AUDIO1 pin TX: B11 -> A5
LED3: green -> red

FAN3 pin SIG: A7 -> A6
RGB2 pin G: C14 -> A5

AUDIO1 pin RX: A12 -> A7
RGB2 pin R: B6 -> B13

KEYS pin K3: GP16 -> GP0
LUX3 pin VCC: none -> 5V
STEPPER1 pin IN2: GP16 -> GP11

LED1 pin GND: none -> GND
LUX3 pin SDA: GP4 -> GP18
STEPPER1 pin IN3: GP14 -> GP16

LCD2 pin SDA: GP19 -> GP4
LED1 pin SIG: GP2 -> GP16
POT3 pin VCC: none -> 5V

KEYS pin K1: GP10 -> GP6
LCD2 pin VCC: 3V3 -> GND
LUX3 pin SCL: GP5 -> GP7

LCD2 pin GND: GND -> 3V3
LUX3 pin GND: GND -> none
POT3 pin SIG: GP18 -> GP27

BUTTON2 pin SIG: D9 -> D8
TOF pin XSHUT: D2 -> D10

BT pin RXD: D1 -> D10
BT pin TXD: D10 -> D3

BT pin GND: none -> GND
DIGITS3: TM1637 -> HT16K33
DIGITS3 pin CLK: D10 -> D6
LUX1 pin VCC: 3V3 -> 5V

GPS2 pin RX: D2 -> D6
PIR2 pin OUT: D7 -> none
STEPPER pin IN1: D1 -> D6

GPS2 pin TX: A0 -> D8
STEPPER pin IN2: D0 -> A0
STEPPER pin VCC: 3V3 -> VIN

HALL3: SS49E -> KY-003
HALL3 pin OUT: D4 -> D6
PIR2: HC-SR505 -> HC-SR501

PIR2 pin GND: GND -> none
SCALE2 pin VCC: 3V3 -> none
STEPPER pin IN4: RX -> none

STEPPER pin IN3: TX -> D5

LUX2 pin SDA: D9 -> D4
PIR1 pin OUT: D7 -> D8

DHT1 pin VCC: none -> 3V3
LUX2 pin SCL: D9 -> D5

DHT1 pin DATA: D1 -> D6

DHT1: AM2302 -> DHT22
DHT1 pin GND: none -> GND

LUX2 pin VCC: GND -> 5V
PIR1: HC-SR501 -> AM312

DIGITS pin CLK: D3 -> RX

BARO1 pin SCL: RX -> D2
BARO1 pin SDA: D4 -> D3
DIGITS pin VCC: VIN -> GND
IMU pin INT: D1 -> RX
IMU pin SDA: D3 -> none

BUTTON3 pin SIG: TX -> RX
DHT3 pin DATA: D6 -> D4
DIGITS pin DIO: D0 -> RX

Your instructions> The required output is the lines from the one holding "PIR1: HC-SR501 -> AM312" through the last line of the entries above, copied exactly.

Expected answer>
PIR1: HC-SR501 -> AM312

DIGITS pin CLK: D3 -> RX

BARO1 pin SCL: RX -> D2
BARO1 pin SDA: D4 -> D3
DIGITS pin VCC: VIN -> GND
IMU pin INT: D1 -> RX
IMU pin SDA: D3 -> none

BUTTON3 pin SIG: TX -> RX
DHT3 pin DATA: D6 -> D4
DIGITS pin DIO: D0 -> RX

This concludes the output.